### Directions for this task
The records below are to be restated word for word, with every picture left out.

### Records for processing
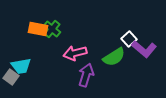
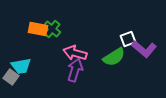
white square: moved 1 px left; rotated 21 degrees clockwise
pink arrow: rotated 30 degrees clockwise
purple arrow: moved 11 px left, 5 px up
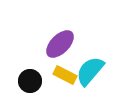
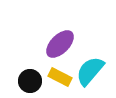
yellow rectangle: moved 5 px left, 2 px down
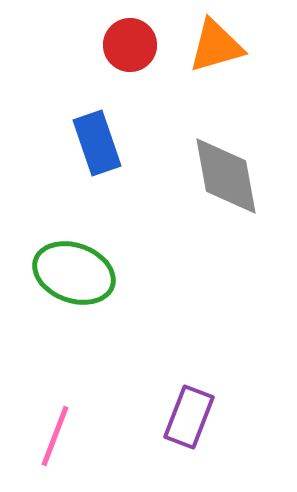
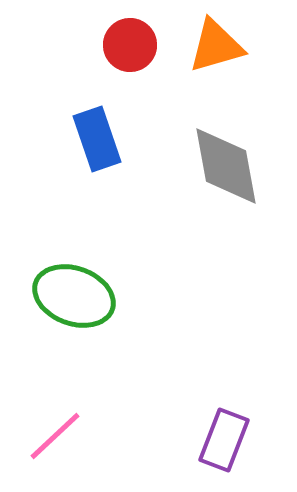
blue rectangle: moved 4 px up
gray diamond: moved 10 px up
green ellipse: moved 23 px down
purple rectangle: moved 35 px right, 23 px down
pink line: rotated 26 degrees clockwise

### Result of the exercise
white square: moved 1 px left; rotated 21 degrees clockwise
pink arrow: rotated 30 degrees clockwise
purple arrow: moved 11 px left, 5 px up
yellow rectangle: moved 5 px left, 2 px down
blue rectangle: moved 4 px up
gray diamond: moved 10 px up
green ellipse: moved 23 px down
purple rectangle: moved 35 px right, 23 px down
pink line: rotated 26 degrees clockwise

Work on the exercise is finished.